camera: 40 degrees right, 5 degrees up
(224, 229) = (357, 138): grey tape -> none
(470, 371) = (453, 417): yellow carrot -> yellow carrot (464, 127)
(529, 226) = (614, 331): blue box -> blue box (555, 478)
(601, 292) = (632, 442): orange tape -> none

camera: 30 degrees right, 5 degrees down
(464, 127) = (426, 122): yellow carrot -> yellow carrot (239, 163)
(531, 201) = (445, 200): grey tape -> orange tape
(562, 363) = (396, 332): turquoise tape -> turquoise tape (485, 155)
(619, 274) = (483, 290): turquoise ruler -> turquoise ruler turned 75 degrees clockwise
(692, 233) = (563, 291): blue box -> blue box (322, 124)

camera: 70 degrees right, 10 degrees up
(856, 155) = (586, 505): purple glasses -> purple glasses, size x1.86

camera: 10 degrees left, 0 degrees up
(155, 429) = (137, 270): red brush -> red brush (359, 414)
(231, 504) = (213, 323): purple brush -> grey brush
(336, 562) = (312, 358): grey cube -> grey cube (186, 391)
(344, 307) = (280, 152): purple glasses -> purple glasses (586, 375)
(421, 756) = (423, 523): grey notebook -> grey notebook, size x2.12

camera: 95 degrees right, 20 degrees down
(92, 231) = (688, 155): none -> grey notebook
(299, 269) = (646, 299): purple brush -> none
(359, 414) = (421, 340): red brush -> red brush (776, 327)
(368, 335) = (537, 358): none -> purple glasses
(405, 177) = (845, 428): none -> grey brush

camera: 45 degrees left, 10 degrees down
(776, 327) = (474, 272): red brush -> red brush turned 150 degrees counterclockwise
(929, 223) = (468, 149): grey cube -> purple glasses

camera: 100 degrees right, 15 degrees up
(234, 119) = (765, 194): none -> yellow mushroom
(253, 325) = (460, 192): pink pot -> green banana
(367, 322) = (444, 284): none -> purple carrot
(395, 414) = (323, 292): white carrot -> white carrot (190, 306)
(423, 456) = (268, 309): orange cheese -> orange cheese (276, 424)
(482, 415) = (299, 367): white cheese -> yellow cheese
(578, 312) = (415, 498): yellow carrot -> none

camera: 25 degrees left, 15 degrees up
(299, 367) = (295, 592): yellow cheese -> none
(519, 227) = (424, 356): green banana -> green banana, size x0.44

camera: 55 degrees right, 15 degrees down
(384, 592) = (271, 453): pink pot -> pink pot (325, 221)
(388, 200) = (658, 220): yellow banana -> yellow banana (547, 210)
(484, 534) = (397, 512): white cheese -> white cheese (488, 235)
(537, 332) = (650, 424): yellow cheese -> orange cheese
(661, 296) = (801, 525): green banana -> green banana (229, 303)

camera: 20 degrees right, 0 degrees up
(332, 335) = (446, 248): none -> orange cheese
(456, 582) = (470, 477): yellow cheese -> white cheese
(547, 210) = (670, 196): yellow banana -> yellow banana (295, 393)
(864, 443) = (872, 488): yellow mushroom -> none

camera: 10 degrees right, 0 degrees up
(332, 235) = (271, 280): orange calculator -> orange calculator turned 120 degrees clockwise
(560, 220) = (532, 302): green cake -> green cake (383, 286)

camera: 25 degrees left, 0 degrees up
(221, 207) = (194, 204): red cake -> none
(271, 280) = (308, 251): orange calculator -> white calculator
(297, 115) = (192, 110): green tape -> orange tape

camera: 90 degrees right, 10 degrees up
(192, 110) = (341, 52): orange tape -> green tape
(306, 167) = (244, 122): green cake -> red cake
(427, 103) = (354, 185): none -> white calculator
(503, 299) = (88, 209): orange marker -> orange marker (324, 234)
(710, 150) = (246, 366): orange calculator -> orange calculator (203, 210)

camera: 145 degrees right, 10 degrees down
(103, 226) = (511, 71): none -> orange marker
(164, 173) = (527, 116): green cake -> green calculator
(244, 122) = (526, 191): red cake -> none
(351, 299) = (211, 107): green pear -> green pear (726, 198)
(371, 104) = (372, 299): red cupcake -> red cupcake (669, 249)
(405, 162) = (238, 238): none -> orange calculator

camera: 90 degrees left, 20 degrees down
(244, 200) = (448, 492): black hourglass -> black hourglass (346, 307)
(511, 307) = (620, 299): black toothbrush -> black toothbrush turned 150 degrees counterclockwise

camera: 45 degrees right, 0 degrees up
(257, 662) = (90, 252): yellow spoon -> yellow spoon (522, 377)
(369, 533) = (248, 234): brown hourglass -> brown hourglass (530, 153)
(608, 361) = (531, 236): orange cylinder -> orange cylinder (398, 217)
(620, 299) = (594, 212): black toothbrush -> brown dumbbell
★ ★ ★ ★
YOUR OBJECTIVE: What lines in the material above include "glasses"? Copy every one of them.

COMPLETED TASK:
(856, 155) = (586, 505): purple glasses -> purple glasses, size x1.86
(344, 307) = (280, 152): purple glasses -> purple glasses (586, 375)
(368, 335) = (537, 358): none -> purple glasses
(929, 223) = (468, 149): grey cube -> purple glasses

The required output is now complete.